*** Block opens ***
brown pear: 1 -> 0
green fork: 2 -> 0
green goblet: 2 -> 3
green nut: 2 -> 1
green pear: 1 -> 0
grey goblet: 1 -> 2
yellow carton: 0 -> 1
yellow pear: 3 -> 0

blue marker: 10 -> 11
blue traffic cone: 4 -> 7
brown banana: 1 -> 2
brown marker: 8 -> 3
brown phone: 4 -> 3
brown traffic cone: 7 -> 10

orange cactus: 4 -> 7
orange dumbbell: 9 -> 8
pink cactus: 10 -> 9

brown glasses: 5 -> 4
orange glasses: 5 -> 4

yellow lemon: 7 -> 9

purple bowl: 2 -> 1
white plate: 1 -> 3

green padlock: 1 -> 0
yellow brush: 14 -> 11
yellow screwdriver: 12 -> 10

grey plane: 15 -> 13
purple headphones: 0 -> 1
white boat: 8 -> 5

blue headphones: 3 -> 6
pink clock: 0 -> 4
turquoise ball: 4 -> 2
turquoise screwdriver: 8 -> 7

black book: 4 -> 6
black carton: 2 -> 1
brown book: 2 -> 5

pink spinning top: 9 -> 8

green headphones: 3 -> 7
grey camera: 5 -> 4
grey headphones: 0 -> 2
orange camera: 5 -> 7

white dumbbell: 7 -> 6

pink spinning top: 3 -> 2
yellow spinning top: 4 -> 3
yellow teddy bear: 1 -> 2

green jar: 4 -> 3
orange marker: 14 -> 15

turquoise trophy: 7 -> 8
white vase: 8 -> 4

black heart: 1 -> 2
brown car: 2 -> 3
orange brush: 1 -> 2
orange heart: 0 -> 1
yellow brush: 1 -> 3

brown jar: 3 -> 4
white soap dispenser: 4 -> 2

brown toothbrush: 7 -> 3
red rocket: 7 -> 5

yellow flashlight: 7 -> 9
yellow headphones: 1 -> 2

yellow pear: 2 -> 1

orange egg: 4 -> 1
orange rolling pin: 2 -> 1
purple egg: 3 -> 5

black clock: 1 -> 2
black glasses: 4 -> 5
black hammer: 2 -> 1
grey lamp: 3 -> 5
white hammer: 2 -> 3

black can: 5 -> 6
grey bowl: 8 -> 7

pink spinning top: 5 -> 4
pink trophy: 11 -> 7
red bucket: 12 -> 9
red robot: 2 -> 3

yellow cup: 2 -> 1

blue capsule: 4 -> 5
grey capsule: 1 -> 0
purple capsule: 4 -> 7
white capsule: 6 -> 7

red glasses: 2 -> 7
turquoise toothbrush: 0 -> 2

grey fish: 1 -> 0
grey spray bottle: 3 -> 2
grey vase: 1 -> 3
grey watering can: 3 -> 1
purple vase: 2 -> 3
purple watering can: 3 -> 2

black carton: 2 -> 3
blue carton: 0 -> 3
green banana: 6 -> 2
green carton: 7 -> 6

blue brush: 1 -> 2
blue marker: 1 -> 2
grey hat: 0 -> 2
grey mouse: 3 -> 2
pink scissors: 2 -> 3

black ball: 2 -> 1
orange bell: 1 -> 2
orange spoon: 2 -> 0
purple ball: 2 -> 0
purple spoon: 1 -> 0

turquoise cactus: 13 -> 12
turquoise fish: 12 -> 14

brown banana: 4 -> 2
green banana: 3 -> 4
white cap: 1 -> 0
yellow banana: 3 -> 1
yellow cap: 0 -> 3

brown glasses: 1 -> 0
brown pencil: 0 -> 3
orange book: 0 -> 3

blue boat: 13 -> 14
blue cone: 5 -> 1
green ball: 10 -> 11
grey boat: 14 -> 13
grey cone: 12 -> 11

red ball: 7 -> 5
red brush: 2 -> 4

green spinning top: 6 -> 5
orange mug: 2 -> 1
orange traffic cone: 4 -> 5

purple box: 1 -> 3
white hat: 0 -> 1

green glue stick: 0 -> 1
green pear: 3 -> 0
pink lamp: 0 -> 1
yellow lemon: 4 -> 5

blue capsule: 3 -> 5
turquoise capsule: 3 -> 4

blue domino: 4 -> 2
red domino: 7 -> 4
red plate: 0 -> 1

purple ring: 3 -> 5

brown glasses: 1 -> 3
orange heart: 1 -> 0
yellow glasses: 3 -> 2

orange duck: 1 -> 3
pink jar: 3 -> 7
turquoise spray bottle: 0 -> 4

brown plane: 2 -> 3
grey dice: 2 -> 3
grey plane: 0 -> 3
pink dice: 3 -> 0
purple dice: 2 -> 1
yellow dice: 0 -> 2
*** Block closes ***
Print only these lines, please. They run from the start of the entries above to the line containing "orange dumbbell: 9 -> 8", both ends included, and must match exactly.

brown pear: 1 -> 0
green fork: 2 -> 0
green goblet: 2 -> 3
green nut: 2 -> 1
green pear: 1 -> 0
grey goblet: 1 -> 2
yellow carton: 0 -> 1
yellow pear: 3 -> 0

blue marker: 10 -> 11
blue traffic cone: 4 -> 7
brown banana: 1 -> 2
brown marker: 8 -> 3
brown phone: 4 -> 3
brown traffic cone: 7 -> 10

orange cactus: 4 -> 7
orange dumbbell: 9 -> 8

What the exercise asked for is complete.